TASK PROMPT
Lines with the word "TRIG" in them must be copied from the records below.

[Records from a data source]
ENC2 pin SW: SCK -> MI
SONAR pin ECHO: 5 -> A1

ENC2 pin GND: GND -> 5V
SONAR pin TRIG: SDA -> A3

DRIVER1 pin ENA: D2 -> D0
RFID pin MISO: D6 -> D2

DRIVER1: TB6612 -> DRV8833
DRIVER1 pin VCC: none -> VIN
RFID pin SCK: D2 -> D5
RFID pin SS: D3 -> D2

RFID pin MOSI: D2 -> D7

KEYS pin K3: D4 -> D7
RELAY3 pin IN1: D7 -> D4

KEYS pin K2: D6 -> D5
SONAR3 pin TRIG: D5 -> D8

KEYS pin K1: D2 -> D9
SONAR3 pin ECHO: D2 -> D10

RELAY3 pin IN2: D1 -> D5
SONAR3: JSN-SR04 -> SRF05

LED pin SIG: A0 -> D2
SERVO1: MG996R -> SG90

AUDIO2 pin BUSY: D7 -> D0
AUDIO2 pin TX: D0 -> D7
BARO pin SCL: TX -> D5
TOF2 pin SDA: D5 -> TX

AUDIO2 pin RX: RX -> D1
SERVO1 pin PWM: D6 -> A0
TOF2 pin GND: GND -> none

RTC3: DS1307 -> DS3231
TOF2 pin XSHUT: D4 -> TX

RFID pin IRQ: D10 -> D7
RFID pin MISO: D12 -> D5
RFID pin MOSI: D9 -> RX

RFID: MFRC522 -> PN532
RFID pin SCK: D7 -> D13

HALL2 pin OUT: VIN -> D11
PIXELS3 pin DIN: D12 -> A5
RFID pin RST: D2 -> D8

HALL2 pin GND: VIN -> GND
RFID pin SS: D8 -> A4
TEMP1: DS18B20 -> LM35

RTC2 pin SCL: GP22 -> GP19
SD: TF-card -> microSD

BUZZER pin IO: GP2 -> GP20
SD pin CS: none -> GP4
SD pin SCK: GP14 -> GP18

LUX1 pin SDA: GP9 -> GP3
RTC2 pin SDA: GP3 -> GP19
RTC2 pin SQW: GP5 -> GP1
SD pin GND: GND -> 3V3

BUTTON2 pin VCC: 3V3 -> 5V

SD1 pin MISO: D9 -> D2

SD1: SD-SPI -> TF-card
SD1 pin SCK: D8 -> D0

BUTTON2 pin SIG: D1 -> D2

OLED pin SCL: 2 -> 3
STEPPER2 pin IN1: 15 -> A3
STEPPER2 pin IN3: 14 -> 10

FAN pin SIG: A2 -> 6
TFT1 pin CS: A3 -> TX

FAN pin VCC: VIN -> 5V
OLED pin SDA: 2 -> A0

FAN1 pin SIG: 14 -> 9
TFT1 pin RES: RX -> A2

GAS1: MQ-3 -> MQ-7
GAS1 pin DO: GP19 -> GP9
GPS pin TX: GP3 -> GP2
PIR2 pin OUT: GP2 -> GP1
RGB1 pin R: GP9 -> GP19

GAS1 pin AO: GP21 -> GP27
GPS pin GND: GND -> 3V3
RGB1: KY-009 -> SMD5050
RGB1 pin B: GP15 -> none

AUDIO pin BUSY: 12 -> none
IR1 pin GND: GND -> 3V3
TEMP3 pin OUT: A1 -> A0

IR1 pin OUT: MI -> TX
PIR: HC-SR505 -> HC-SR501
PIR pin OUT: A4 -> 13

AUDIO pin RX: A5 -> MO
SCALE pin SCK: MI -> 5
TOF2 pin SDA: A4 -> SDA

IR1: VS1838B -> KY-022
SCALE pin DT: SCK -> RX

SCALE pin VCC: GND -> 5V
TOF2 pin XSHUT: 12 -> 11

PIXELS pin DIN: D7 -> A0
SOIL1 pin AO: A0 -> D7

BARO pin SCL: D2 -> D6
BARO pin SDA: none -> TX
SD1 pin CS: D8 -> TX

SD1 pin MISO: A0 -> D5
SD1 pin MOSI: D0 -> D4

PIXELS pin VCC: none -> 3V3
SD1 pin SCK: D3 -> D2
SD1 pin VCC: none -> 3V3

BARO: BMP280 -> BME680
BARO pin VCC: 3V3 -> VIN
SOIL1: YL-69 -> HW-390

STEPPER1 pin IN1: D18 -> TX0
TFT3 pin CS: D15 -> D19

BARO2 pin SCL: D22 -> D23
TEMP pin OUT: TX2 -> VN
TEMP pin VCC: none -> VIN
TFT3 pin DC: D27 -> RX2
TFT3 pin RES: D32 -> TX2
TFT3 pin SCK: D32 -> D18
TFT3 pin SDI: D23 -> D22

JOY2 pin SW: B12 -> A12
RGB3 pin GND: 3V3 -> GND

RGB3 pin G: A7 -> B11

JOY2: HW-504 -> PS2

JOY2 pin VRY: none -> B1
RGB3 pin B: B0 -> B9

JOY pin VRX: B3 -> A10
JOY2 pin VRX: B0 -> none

TASK ANSWER
SONAR pin TRIG: SDA -> A3
SONAR3 pin TRIG: D5 -> D8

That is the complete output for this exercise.